→ Exercise details
Please return, word for word, the line containing "(570, 370) = (234, 177): purple ball -> none" and each line after it through the end of the data below, and nothing else.

→ Data
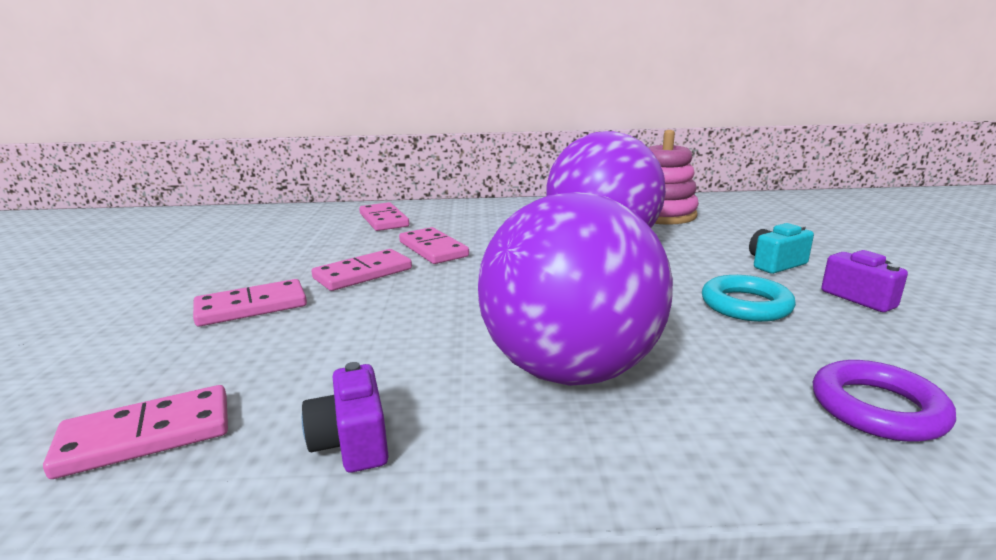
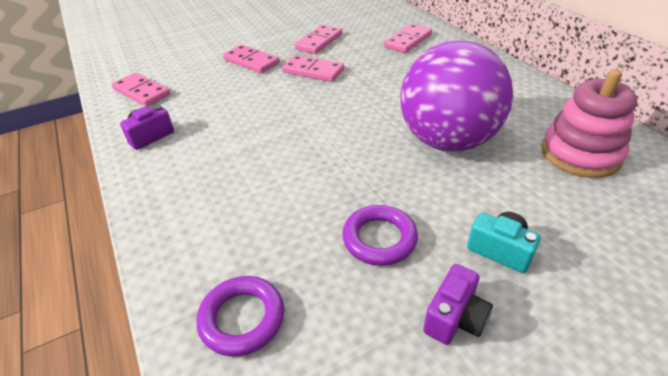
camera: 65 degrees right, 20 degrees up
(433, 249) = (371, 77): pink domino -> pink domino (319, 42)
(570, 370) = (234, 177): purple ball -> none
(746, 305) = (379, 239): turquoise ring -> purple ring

→ Written solution
(570, 370) = (234, 177): purple ball -> none
(746, 305) = (379, 239): turquoise ring -> purple ring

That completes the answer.